* [Aim of the task]: Reproduce, exactly and in full, only the lines below from the one containing "(341, 142) = (343, 289): yellow" through the one containing "(553, 304) = (795, 392): yellow box -> none".

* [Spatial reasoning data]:
--------------------------------------------------

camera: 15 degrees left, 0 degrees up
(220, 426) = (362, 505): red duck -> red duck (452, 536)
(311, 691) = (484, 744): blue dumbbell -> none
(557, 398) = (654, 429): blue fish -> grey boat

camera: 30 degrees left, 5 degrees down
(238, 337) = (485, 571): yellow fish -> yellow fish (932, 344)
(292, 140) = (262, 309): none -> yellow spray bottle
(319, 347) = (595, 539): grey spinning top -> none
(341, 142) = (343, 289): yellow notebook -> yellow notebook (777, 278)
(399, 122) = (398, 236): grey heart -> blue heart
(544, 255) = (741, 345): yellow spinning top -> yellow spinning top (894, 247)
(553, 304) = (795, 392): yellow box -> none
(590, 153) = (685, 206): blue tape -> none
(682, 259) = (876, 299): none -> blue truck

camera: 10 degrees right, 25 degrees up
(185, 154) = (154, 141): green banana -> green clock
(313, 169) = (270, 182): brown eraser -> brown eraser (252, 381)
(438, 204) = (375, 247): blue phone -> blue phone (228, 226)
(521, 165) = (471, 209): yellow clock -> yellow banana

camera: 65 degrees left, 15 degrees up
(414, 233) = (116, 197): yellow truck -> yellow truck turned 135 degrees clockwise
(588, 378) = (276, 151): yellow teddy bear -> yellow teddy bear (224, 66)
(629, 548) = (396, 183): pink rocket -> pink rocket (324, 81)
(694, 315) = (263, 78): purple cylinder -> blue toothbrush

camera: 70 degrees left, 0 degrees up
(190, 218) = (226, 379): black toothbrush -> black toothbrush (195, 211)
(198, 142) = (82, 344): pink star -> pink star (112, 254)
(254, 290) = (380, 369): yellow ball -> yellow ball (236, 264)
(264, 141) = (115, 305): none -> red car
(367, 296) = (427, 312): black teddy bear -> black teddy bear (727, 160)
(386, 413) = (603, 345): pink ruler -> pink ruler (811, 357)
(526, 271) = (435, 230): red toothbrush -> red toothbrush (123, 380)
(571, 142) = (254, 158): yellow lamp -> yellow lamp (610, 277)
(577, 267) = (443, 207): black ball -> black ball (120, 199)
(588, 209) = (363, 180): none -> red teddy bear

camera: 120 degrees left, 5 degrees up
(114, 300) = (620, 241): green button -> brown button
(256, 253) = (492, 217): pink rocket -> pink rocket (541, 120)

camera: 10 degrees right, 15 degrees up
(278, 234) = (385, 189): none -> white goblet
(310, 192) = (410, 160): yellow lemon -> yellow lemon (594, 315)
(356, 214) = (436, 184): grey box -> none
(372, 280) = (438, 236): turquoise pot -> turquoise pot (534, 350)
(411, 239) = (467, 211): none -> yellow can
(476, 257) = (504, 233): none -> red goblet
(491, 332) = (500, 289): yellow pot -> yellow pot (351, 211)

--------------------------------------------------

* [Written solution]:
(341, 142) = (343, 289): yellow notebook -> yellow notebook (777, 278)
(399, 122) = (398, 236): grey heart -> blue heart
(544, 255) = (741, 345): yellow spinning top -> yellow spinning top (894, 247)
(553, 304) = (795, 392): yellow box -> none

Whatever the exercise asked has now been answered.